Task statement
Please return only the lines from the one showing "purple eraser [465,331,589,386]" to the end of the entries, keeping both ends and dropping every picture.

Provided data
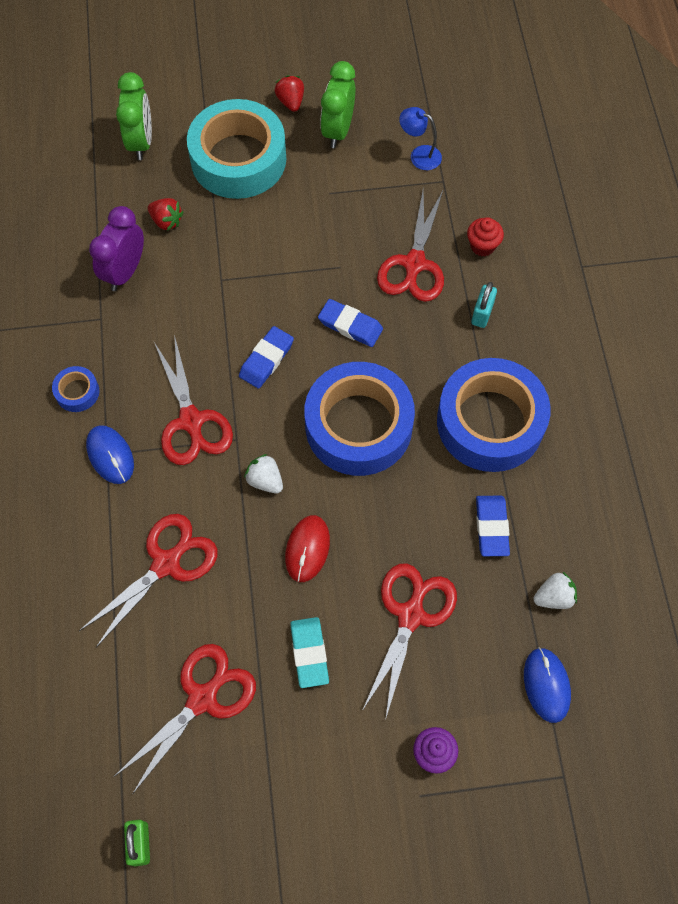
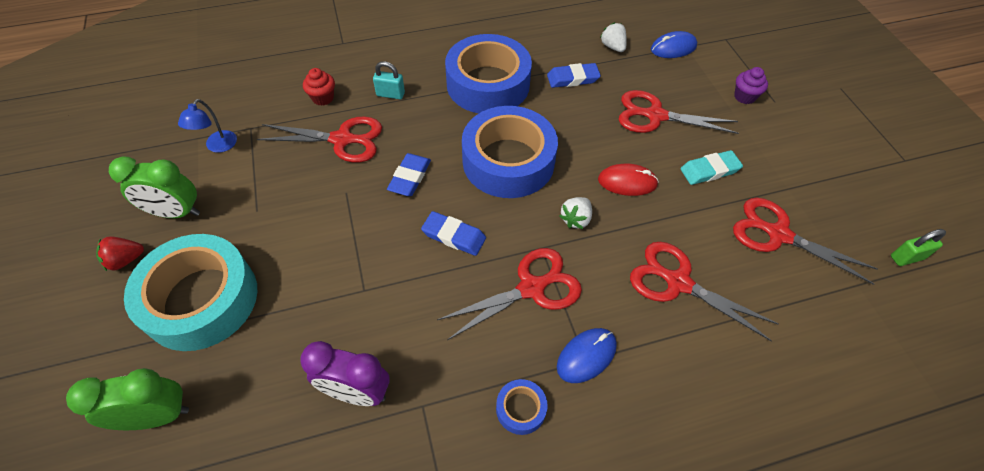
camera: 100 degrees left, 10 degrees down
red strawberry [148,198,183,231] -> none

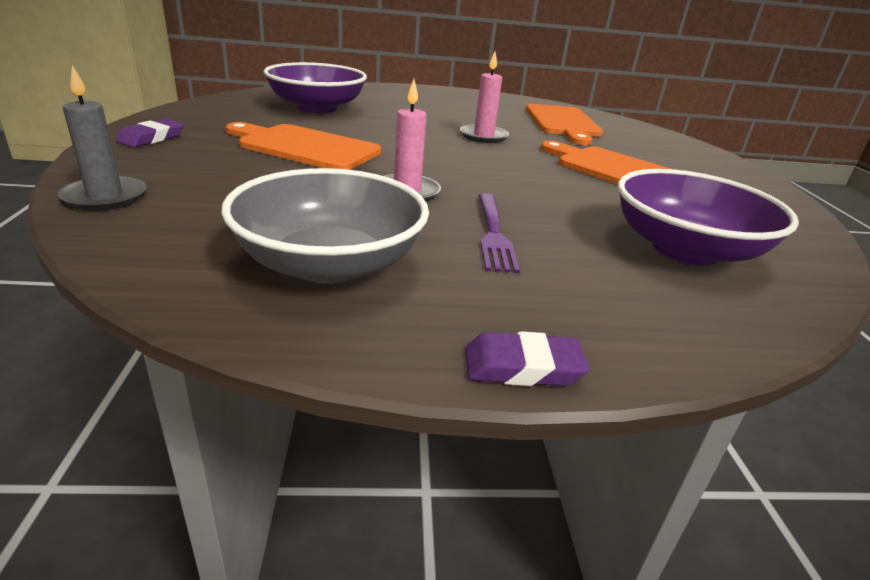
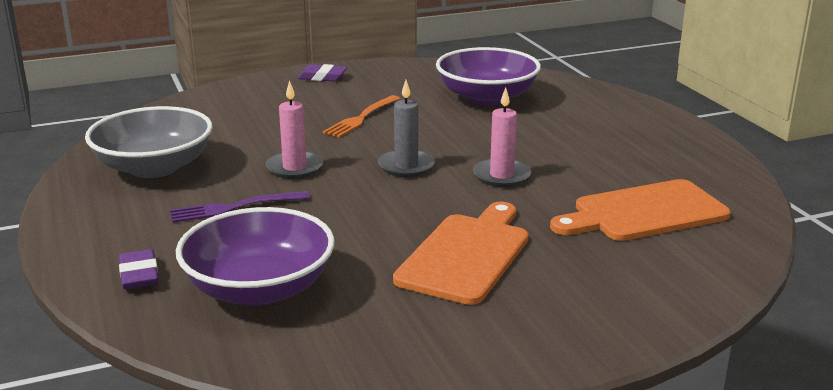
camera: 75 degrees right, 5 degrees down
grey candle [58,65,146,211] -> grey candle moved to [378,80,435,177]
orange cutting board [226,122,381,170] -> orange fork [323,95,400,138]
purple eraser [465,331,589,386] -> purple eraser moved to [119,249,159,290]

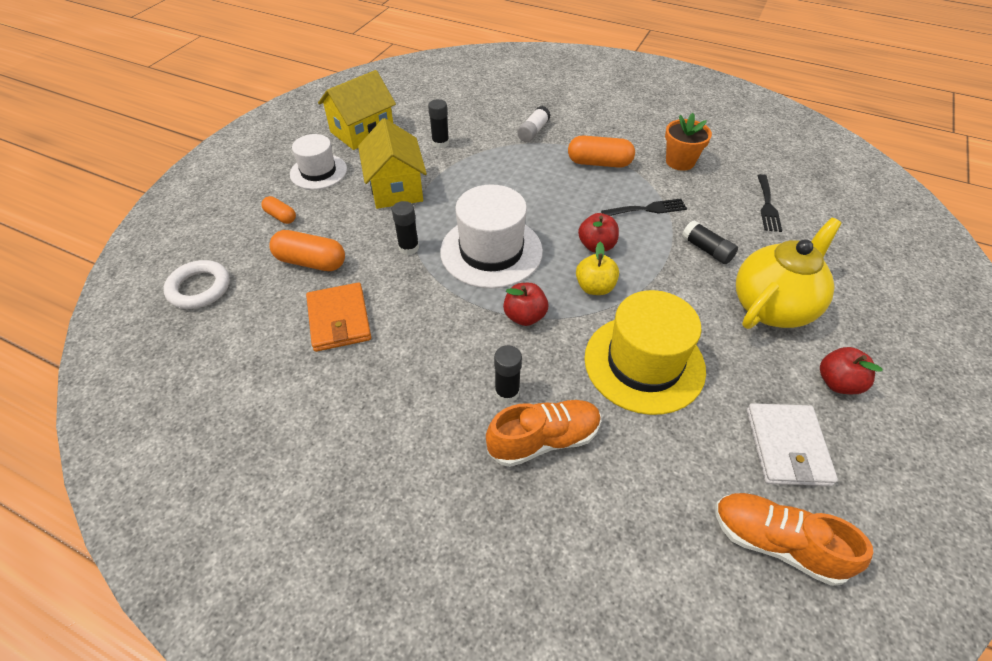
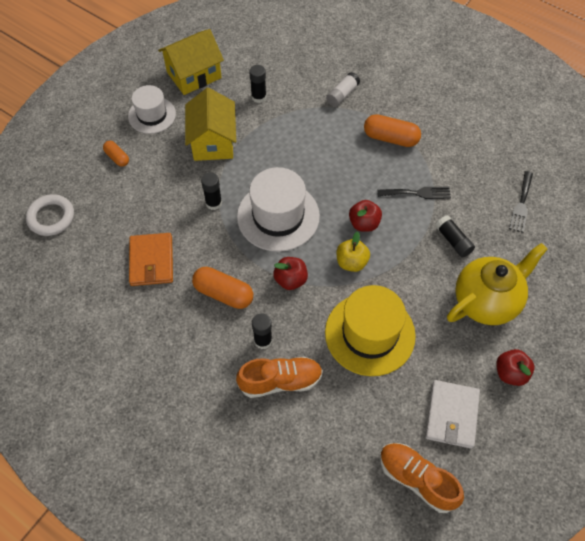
camera: 10 degrees right, 10 degrees up
orange capsule [269,230,345,271] -> orange capsule moved to [192,267,253,309]
orange flower pot [665,113,712,171] -> none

Exercise result
purple eraser [465,331,589,386] -> purple eraser moved to [119,249,159,290]

camera: 10 degrees right, 10 degrees up
orange capsule [269,230,345,271] -> orange capsule moved to [192,267,253,309]
orange flower pot [665,113,712,171] -> none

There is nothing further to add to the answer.